>>>

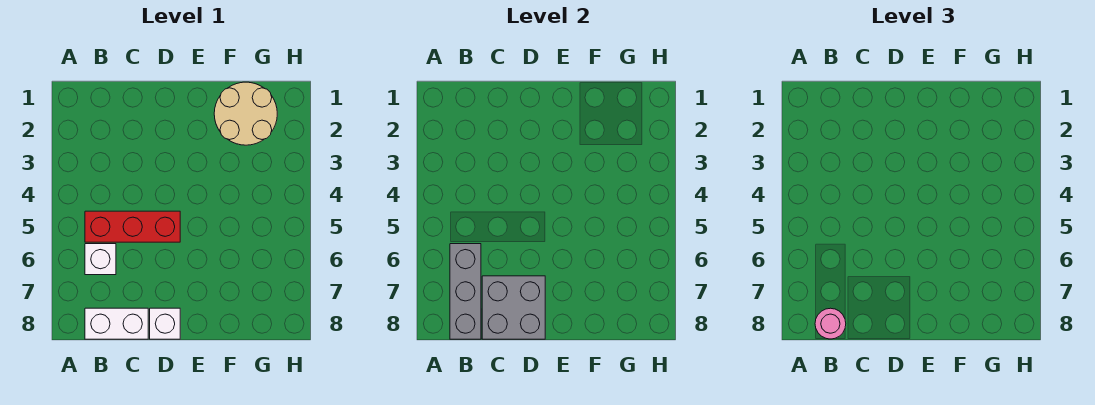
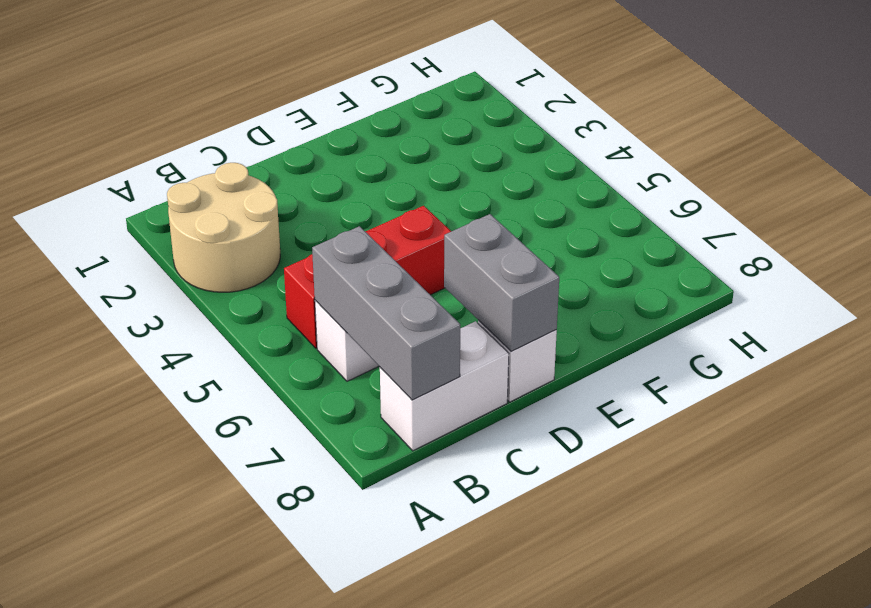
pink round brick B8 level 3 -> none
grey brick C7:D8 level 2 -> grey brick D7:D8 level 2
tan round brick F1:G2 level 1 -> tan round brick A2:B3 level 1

<<<
>>>

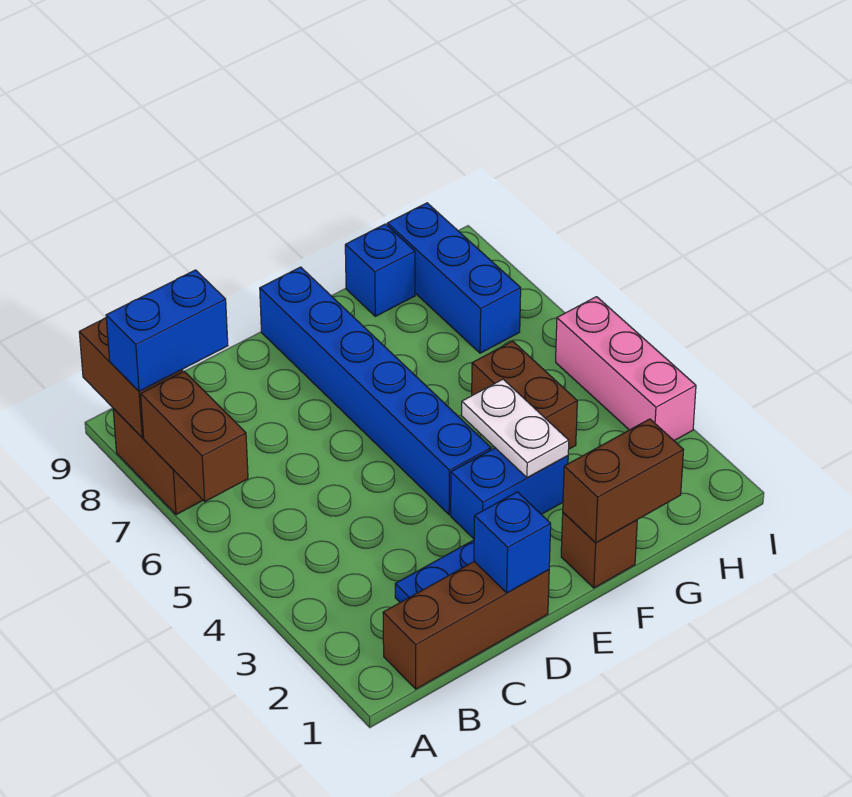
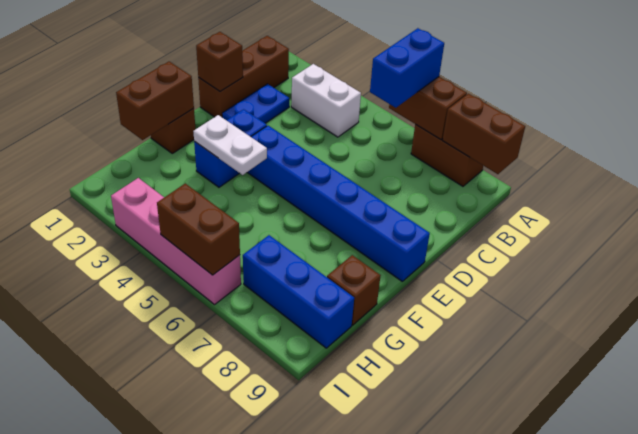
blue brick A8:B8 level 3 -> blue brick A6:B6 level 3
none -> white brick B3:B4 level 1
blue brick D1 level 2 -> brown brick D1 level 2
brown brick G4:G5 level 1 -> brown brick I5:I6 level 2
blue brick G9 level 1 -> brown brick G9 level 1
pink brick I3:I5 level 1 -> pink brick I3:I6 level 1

<<<

** Exercise **
Beginning with the line holding "blue brick G9" and ending with the line holding "pink brick I3:I5", write out the stretch of material above exactly; add no further lines.

** The answer **
blue brick G9 level 1 -> brown brick G9 level 1
pink brick I3:I5 level 1 -> pink brick I3:I6 level 1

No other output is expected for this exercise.